BEGIN

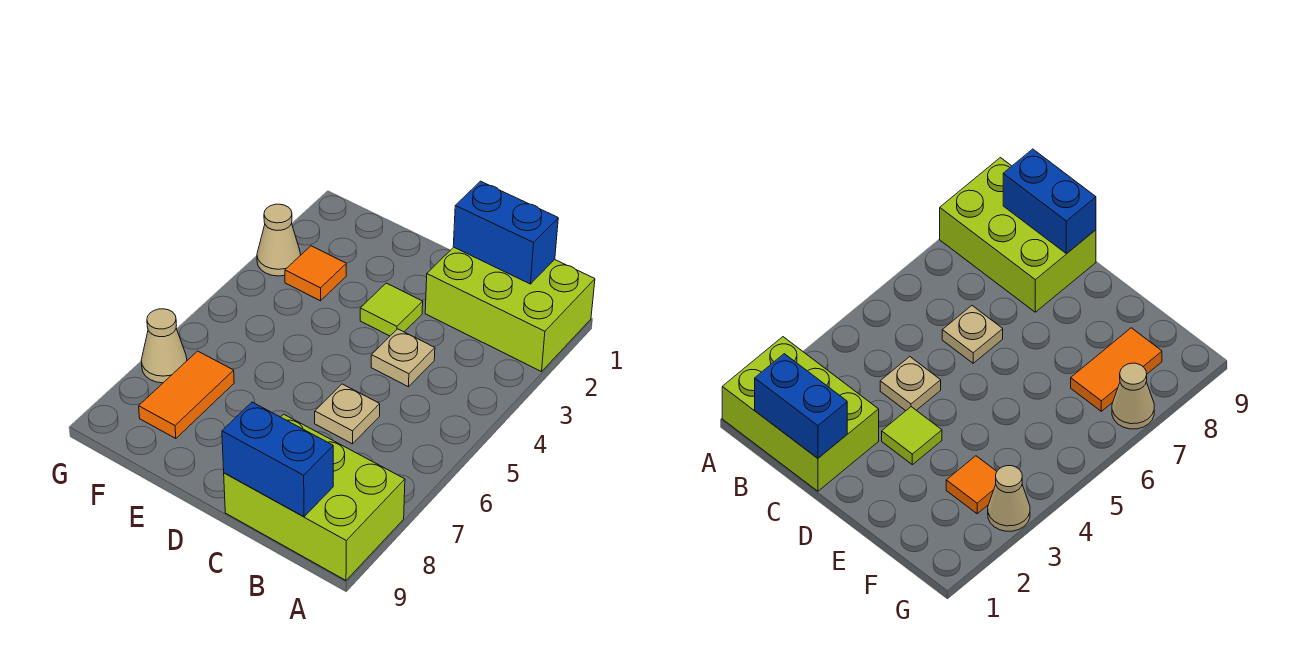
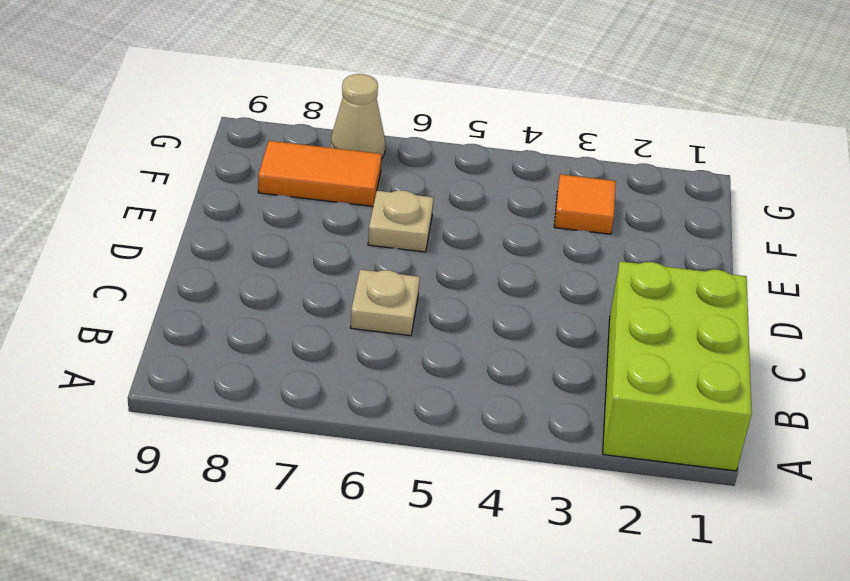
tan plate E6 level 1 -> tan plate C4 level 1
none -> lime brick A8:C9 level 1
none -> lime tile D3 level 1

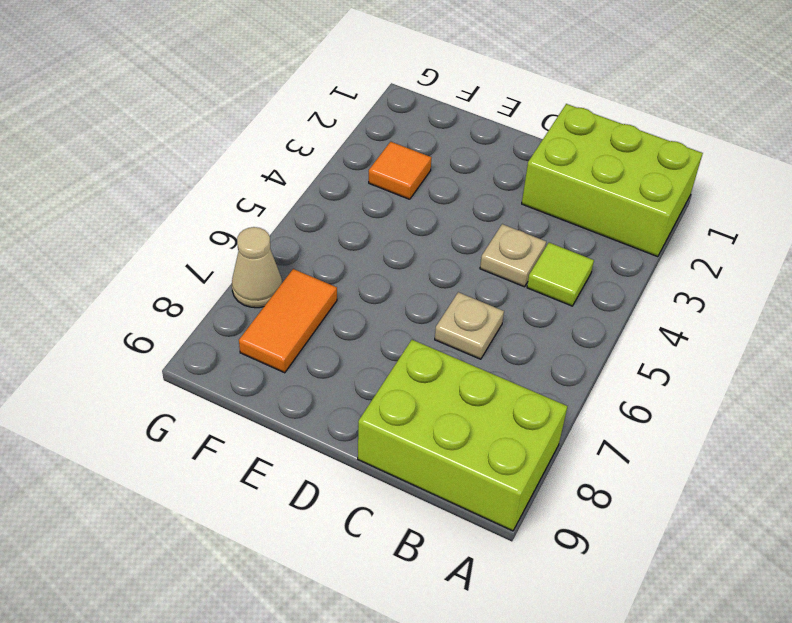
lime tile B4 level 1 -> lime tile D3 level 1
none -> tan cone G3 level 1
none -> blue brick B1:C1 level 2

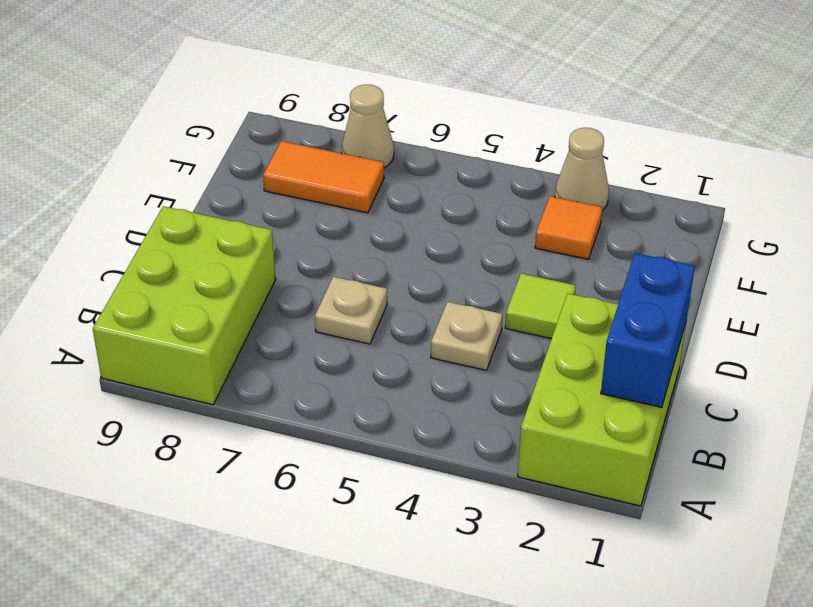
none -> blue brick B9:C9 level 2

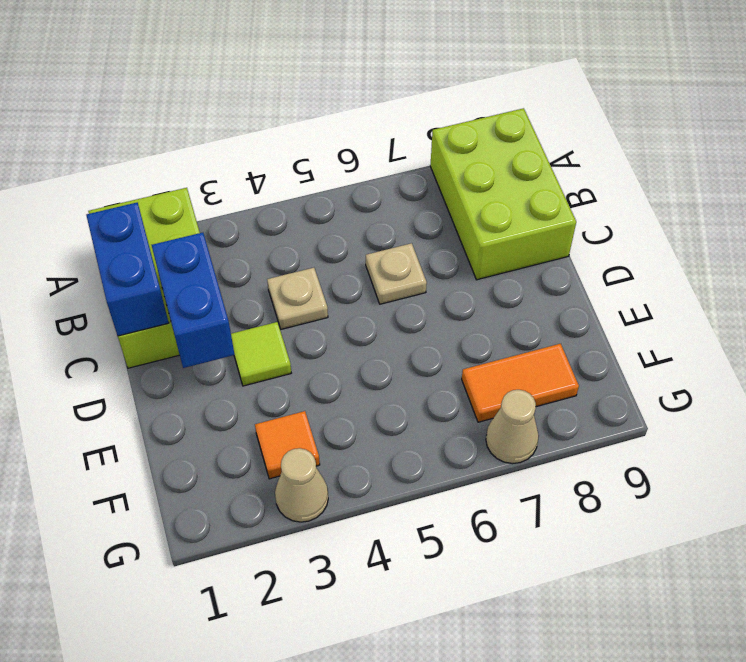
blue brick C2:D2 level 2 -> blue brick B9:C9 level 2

END

Required action :: Reproduce the listing exactly. Leave its pictures out.

Result of the exercise ::
tan plate E6 level 1 -> tan plate C4 level 1
none -> lime brick A8:C9 level 1
none -> lime tile D3 level 1

lime tile B4 level 1 -> lime tile D3 level 1
none -> tan cone G3 level 1
none -> blue brick B1:C1 level 2

none -> blue brick B9:C9 level 2

blue brick C2:D2 level 2 -> blue brick B9:C9 level 2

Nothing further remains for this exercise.